▶ [Entries provided]
■ ■ ■ ■
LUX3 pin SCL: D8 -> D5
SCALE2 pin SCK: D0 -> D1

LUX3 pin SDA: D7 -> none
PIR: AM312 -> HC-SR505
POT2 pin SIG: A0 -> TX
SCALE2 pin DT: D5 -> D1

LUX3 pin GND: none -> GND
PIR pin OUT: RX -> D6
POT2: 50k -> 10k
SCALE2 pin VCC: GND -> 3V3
■ ■ ■ ■
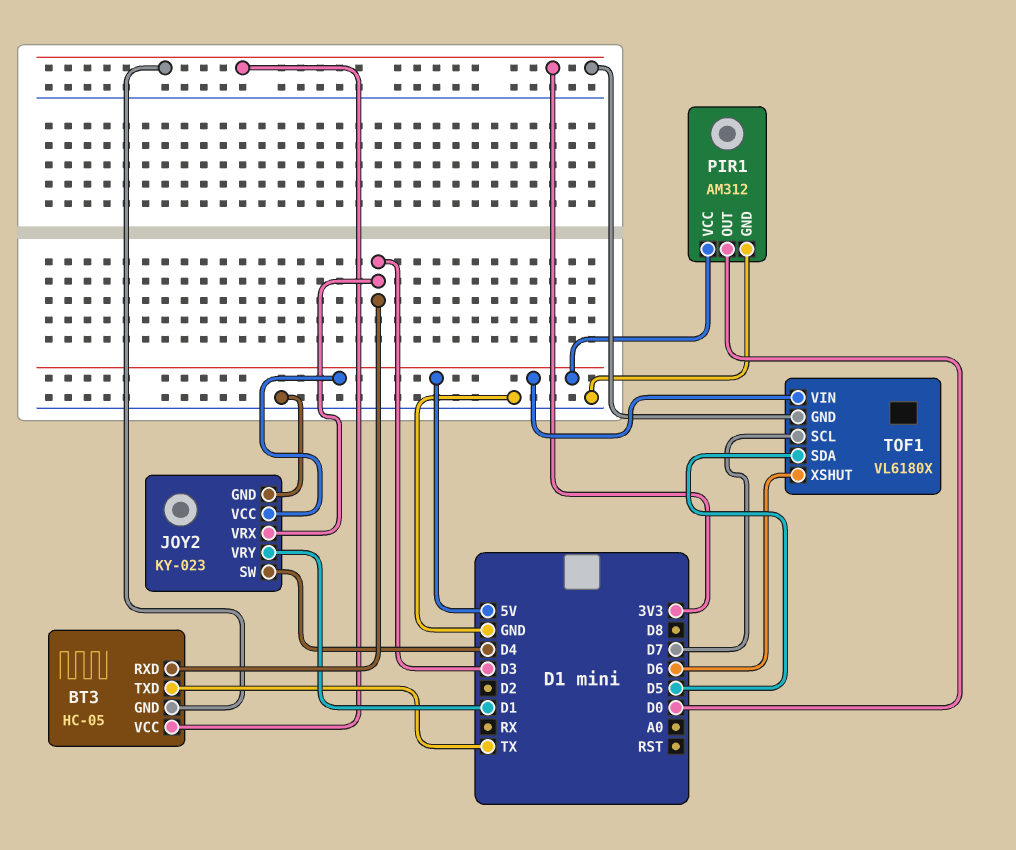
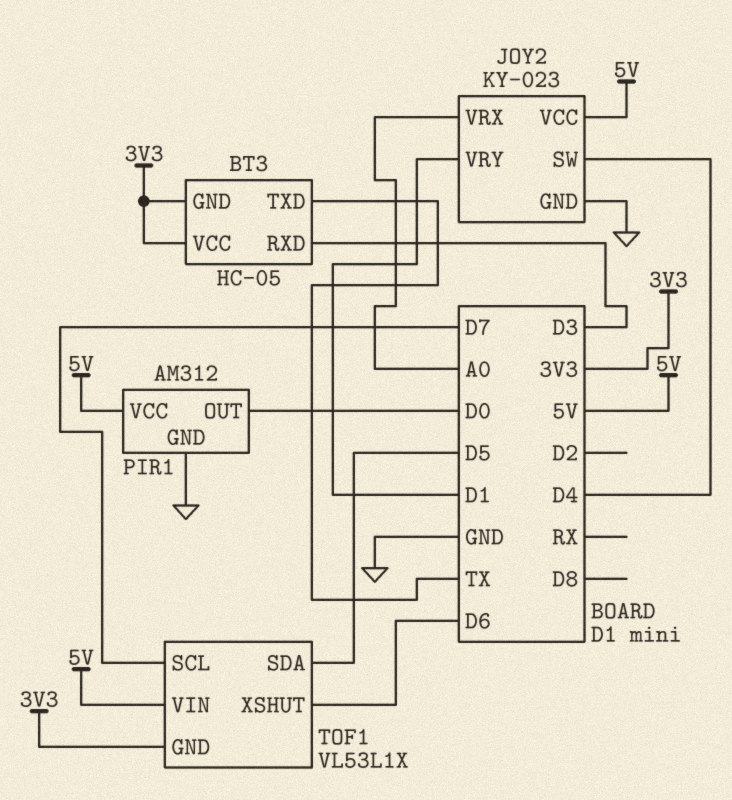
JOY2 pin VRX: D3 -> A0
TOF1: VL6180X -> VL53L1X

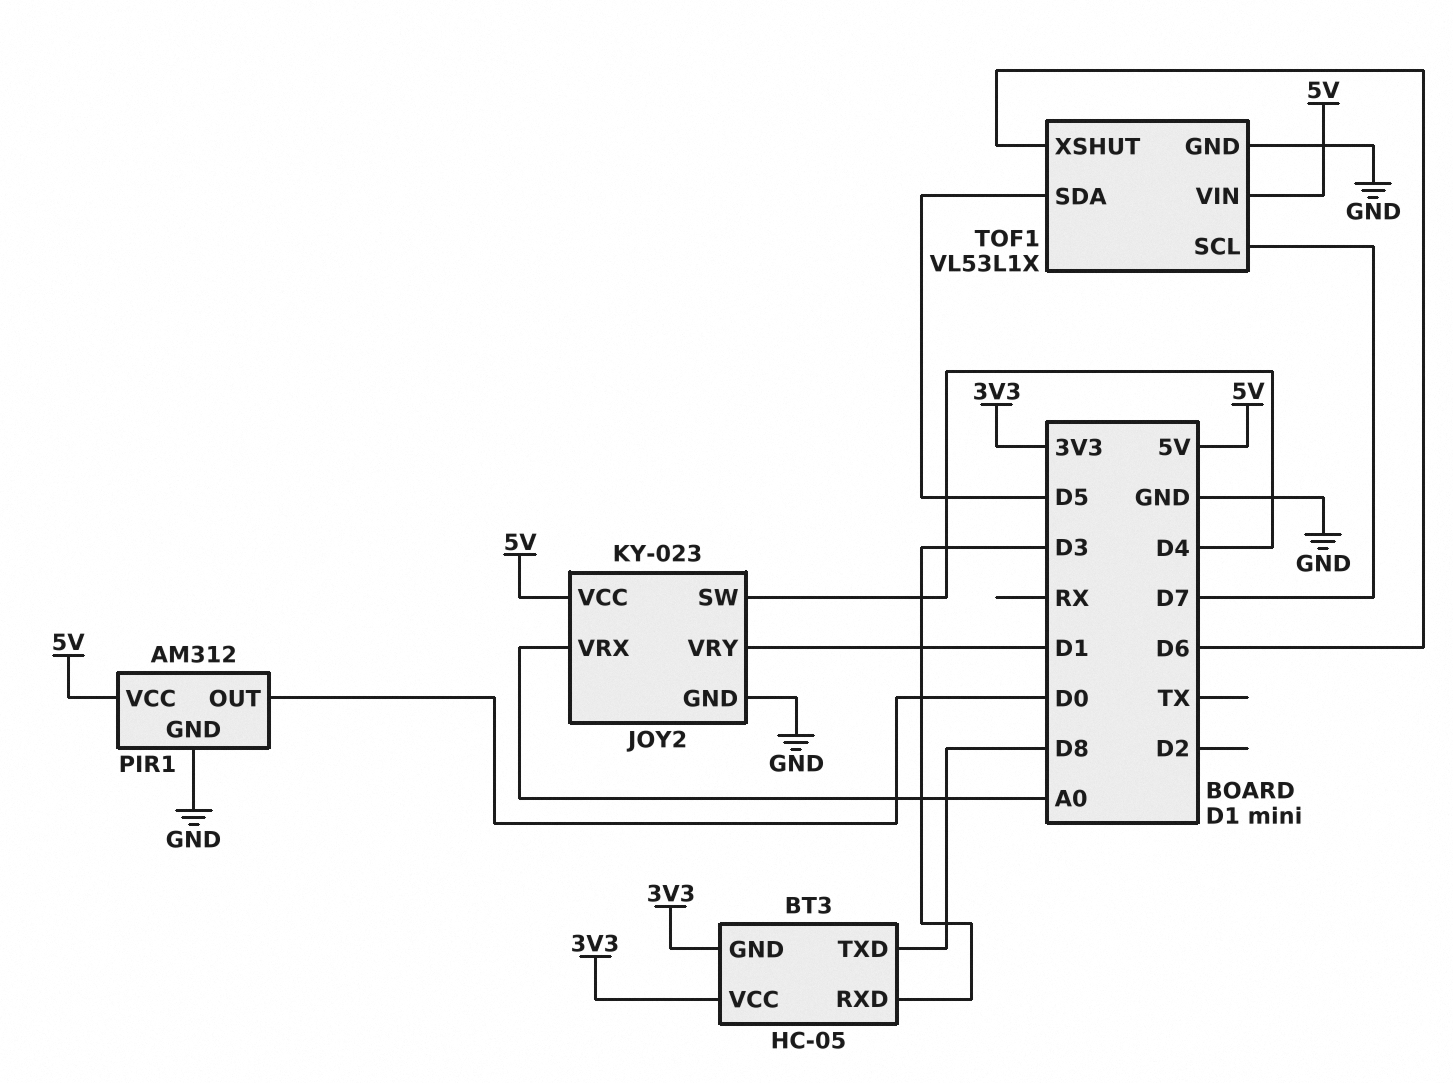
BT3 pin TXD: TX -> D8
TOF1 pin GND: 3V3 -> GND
■ ■ ■ ■
▶ [Your goal] What is needed is a verbatim copy of every line in the records above from the one containing "SCALE2 pin DT: D5 -> D1" down to the one containing "SCALE2 pin VCC: GND -> 3V3", both included, and nothing more.

▶ [Written solution]
SCALE2 pin DT: D5 -> D1

LUX3 pin GND: none -> GND
PIR pin OUT: RX -> D6
POT2: 50k -> 10k
SCALE2 pin VCC: GND -> 3V3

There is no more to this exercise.